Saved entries
****************
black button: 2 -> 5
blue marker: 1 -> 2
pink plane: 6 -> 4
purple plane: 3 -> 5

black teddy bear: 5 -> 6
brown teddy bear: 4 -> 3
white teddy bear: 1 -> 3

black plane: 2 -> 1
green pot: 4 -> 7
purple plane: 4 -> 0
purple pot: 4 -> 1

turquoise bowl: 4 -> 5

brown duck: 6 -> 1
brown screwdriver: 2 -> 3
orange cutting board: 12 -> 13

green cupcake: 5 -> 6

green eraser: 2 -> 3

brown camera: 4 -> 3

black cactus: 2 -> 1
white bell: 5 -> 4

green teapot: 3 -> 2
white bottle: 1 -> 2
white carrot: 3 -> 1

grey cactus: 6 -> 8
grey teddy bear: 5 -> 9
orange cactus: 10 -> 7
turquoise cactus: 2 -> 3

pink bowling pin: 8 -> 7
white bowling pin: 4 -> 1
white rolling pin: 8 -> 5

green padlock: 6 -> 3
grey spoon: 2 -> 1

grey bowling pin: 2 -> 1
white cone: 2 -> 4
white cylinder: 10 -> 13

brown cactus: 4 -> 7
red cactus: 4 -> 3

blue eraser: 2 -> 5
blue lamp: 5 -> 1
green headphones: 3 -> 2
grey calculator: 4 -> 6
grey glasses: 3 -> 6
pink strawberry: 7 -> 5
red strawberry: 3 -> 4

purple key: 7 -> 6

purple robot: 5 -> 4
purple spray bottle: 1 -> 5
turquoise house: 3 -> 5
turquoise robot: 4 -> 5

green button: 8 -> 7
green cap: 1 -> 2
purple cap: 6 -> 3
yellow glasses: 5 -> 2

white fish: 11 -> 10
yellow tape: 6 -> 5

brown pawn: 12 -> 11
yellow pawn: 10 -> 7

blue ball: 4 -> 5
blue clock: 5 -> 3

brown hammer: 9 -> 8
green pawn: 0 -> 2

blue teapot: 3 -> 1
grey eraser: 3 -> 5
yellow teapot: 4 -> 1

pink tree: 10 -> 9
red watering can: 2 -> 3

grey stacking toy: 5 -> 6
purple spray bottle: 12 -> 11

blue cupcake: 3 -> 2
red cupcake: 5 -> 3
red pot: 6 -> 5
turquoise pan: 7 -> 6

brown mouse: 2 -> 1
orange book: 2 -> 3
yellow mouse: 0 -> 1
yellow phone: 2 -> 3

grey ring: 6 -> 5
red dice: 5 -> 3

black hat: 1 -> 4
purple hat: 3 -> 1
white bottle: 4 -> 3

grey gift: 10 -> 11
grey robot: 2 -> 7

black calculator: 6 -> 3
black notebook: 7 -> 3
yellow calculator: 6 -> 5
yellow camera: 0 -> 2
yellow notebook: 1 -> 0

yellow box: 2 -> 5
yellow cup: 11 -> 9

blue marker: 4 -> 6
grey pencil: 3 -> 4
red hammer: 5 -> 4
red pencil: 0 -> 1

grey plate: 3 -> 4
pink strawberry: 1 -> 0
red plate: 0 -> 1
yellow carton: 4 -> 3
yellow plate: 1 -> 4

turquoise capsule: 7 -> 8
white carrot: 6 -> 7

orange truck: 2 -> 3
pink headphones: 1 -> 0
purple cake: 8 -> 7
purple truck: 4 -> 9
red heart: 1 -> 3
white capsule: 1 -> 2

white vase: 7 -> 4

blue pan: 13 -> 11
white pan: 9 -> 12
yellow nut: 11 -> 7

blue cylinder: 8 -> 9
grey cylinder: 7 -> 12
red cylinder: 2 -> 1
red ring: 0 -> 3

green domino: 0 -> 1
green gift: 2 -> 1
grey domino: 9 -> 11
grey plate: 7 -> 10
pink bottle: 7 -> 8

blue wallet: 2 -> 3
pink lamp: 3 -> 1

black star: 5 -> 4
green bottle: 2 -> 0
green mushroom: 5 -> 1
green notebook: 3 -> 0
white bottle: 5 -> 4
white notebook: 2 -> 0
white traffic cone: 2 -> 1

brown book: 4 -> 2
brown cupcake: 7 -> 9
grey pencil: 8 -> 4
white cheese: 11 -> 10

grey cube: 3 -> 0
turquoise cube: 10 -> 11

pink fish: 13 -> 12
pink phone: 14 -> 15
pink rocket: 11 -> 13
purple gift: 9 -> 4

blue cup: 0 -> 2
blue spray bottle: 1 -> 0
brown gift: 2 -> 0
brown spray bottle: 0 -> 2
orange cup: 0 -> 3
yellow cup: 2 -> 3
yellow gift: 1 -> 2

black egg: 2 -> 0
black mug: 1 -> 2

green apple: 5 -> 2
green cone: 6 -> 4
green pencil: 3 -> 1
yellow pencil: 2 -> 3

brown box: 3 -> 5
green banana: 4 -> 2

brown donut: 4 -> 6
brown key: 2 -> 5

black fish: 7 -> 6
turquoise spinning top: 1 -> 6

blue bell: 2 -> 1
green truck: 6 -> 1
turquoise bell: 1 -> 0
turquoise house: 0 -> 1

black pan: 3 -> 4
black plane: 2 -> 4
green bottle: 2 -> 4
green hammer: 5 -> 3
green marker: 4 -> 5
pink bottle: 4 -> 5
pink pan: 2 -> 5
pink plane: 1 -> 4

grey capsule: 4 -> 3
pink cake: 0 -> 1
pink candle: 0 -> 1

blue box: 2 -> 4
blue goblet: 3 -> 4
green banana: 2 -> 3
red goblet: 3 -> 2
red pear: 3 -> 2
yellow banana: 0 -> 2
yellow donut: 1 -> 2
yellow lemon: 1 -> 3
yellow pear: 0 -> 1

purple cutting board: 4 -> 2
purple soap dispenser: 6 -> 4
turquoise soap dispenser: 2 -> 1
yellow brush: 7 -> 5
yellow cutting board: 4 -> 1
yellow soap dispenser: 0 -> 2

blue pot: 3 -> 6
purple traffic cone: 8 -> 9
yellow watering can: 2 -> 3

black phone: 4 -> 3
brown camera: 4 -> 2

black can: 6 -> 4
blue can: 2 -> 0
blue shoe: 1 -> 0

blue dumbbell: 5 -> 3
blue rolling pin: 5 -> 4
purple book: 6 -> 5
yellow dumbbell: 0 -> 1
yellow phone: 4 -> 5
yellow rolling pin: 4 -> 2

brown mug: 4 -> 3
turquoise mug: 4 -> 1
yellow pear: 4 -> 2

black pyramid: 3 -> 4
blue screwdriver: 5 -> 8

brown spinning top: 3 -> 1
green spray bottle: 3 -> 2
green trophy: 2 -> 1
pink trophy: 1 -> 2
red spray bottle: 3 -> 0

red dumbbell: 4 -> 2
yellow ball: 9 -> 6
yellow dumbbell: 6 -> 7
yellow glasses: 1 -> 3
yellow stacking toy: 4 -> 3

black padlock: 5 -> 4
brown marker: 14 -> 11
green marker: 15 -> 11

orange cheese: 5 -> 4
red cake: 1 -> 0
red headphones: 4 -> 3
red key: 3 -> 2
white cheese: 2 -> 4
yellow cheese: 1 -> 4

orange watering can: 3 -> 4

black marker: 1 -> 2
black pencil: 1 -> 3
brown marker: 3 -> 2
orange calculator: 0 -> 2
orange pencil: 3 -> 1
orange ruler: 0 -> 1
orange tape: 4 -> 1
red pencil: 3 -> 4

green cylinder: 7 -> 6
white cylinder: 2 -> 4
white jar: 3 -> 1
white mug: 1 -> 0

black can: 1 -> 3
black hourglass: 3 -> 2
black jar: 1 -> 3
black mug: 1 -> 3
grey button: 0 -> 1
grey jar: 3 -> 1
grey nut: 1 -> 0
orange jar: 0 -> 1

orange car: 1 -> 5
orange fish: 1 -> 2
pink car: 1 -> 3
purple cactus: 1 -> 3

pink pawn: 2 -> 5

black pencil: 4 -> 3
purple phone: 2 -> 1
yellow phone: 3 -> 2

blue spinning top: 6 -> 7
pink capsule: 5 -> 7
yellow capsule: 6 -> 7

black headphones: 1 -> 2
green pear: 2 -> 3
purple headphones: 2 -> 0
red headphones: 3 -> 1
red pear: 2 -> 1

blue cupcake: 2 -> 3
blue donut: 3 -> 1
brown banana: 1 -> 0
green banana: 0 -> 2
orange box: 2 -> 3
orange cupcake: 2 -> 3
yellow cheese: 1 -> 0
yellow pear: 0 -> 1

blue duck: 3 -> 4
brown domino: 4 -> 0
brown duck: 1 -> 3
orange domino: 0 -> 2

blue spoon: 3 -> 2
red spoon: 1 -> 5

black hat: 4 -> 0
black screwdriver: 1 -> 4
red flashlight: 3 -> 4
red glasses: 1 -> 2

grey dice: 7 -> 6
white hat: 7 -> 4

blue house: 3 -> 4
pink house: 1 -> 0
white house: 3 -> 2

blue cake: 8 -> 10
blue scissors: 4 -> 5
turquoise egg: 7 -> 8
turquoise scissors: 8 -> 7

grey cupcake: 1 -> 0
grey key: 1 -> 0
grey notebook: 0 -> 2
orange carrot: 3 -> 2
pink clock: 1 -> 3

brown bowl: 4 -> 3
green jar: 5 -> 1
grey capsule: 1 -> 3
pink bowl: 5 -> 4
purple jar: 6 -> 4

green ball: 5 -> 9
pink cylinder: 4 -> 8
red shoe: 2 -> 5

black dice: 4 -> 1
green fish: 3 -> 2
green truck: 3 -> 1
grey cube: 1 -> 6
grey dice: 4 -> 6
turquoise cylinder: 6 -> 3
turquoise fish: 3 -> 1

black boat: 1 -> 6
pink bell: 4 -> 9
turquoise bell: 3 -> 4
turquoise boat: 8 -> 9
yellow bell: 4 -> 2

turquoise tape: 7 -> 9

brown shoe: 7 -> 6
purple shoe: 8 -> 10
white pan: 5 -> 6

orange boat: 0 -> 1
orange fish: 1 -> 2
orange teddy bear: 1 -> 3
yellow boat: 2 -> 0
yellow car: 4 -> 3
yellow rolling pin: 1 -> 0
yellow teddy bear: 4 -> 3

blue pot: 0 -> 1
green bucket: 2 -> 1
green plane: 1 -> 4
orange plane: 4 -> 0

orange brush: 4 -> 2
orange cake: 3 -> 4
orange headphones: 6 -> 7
****************
WORK ORDER >> The expected output is the exact run of lines from the start of the entries through the line with "green headphones: 3 -> 2", inclusive.

RESULT >>
black button: 2 -> 5
blue marker: 1 -> 2
pink plane: 6 -> 4
purple plane: 3 -> 5

black teddy bear: 5 -> 6
brown teddy bear: 4 -> 3
white teddy bear: 1 -> 3

black plane: 2 -> 1
green pot: 4 -> 7
purple plane: 4 -> 0
purple pot: 4 -> 1

turquoise bowl: 4 -> 5

brown duck: 6 -> 1
brown screwdriver: 2 -> 3
orange cutting board: 12 -> 13

green cupcake: 5 -> 6

green eraser: 2 -> 3

brown camera: 4 -> 3

black cactus: 2 -> 1
white bell: 5 -> 4

green teapot: 3 -> 2
white bottle: 1 -> 2
white carrot: 3 -> 1

grey cactus: 6 -> 8
grey teddy bear: 5 -> 9
orange cactus: 10 -> 7
turquoise cactus: 2 -> 3

pink bowling pin: 8 -> 7
white bowling pin: 4 -> 1
white rolling pin: 8 -> 5

green padlock: 6 -> 3
grey spoon: 2 -> 1

grey bowling pin: 2 -> 1
white cone: 2 -> 4
white cylinder: 10 -> 13

brown cactus: 4 -> 7
red cactus: 4 -> 3

blue eraser: 2 -> 5
blue lamp: 5 -> 1
green headphones: 3 -> 2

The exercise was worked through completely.